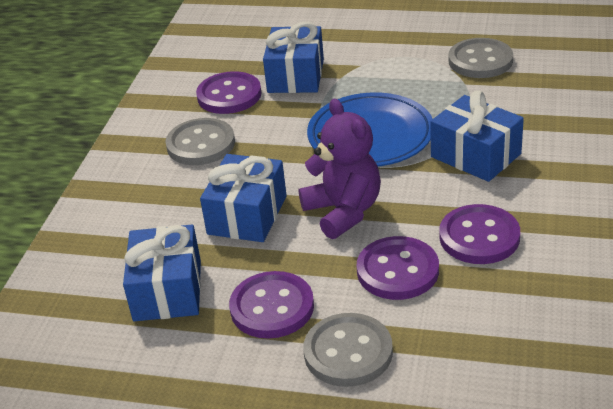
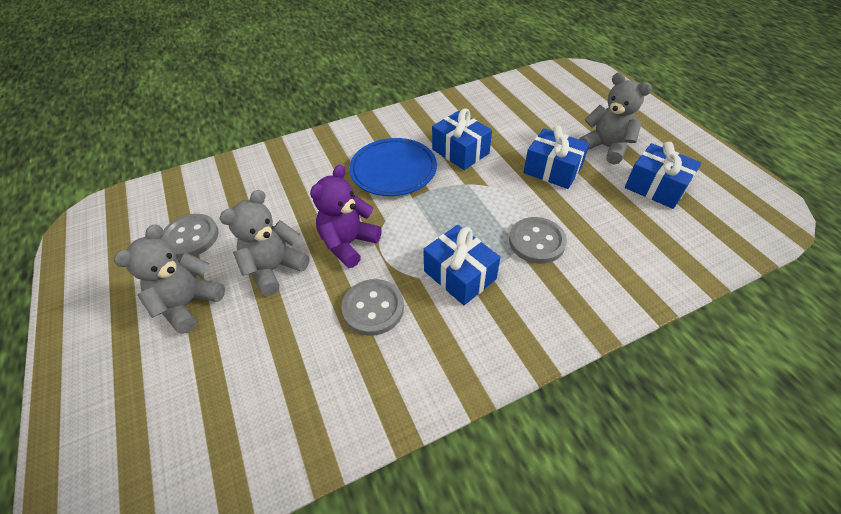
grey teddy bear: 0 -> 3
purple button: 4 -> 0

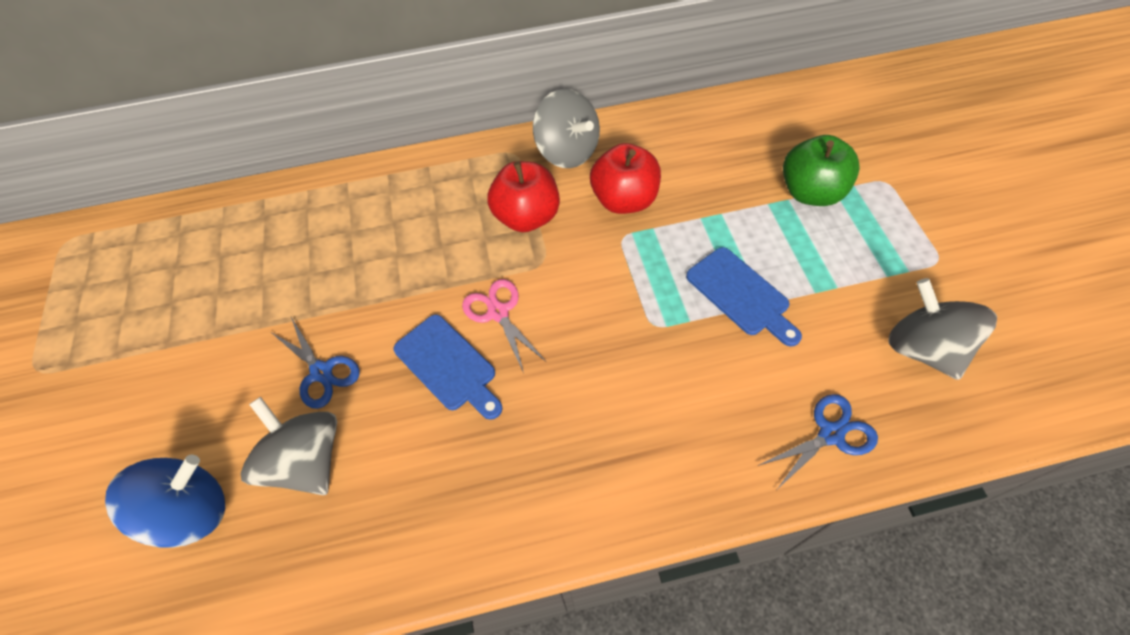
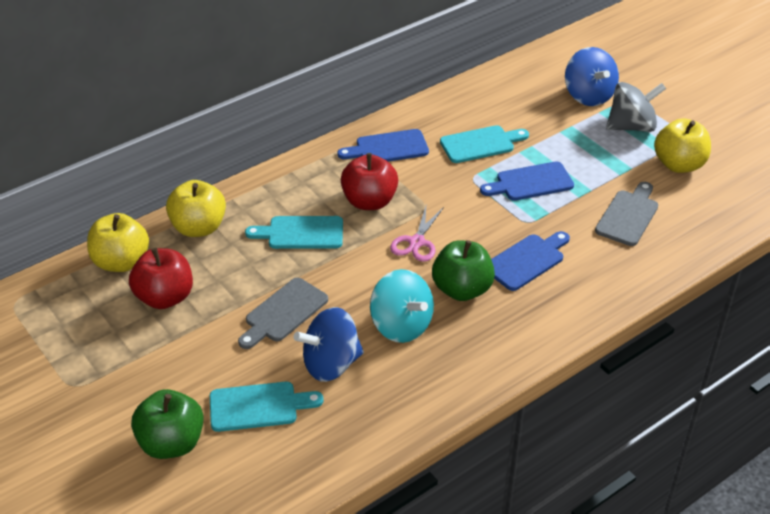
blue cutting board: 2 -> 3
blue scissors: 2 -> 0
blue spinning top: 1 -> 2
green apple: 1 -> 2
grey cutting board: 0 -> 2
grey spinning top: 3 -> 1
turquoise cutting board: 0 -> 3
turquoise spinning top: 0 -> 1
yellow apple: 0 -> 3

------------------------------------------------------------------------

*Task description*:
Tail of the listing, starting at the line with "blue spinning top: 1 -> 2" and ending at the last line: output it exactly and add nothing.

*Answer area*:
blue spinning top: 1 -> 2
green apple: 1 -> 2
grey cutting board: 0 -> 2
grey spinning top: 3 -> 1
turquoise cutting board: 0 -> 3
turquoise spinning top: 0 -> 1
yellow apple: 0 -> 3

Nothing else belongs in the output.